[What is expected]
Pictures aside, repeat every record below exactly.

Frame-by-frame shape edits
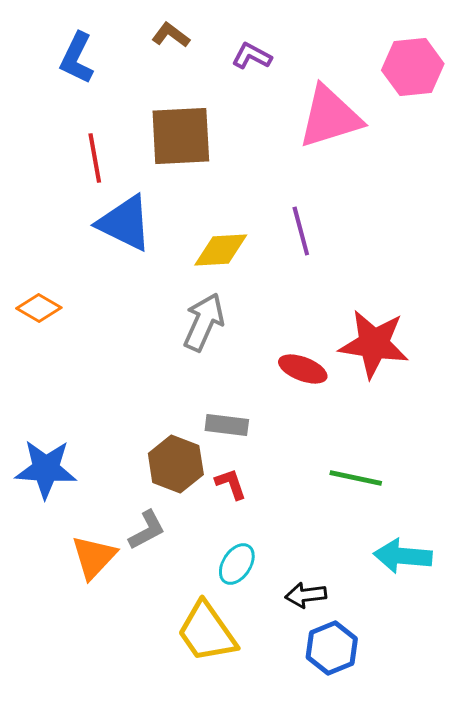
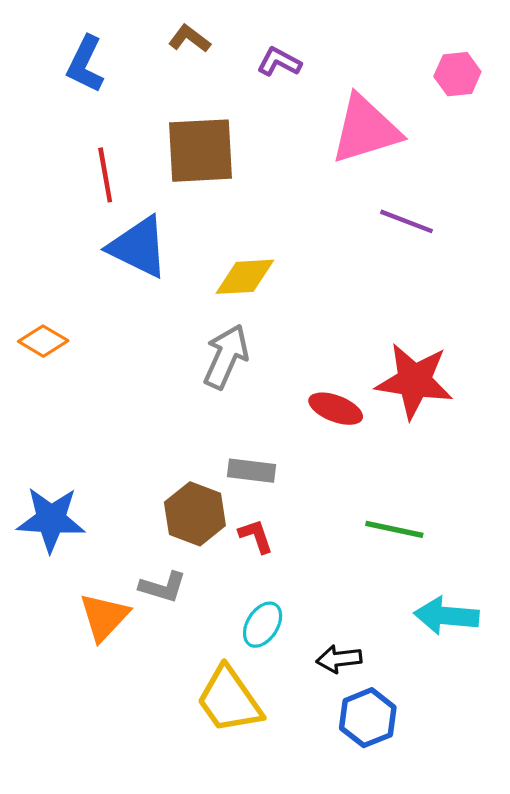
pink hexagon: (413, 67) -> (457, 74), size x0.7
purple line: (301, 231) -> (407, 221), moved, turned -54
gray L-shape: (147, 530) -> (163, 587), turned 45

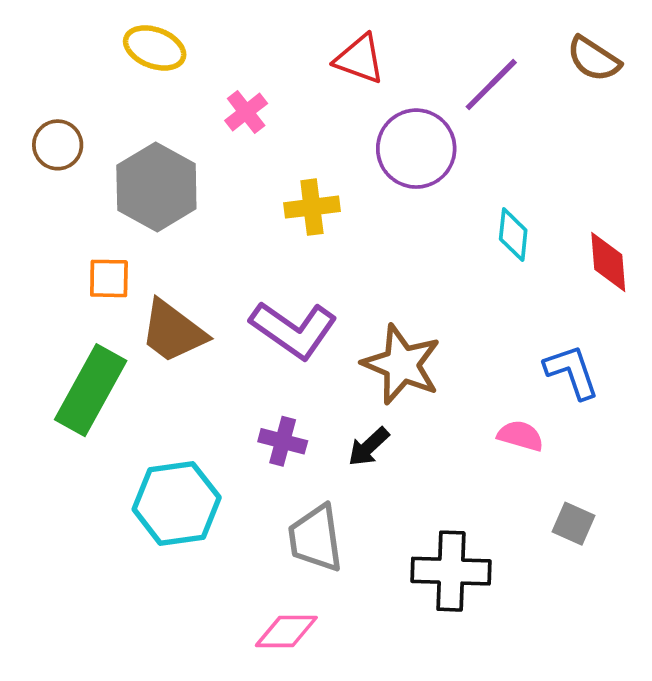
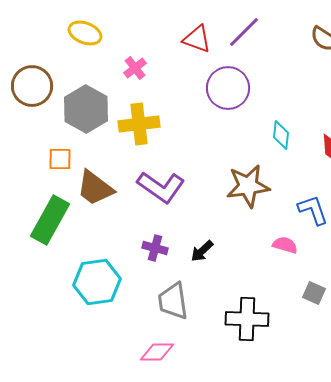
purple line: (491, 85) -> (244, 32), moved
brown circle: (58, 145) -> (32, 86), size x1.5
yellow cross: (312, 207) -> (139, 124), moved, size x1.4
brown star: (402, 364) -> (248, 186), moved, turned -30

[Result]
pink hexagon: (413, 67) -> (457, 74), size x0.7
purple line: (301, 231) -> (407, 221), moved, turned -54
gray L-shape: (147, 530) -> (163, 587), turned 45

purple line: (491, 85) -> (244, 32), moved
brown circle: (58, 145) -> (32, 86), size x1.5
yellow cross: (312, 207) -> (139, 124), moved, size x1.4
brown star: (402, 364) -> (248, 186), moved, turned -30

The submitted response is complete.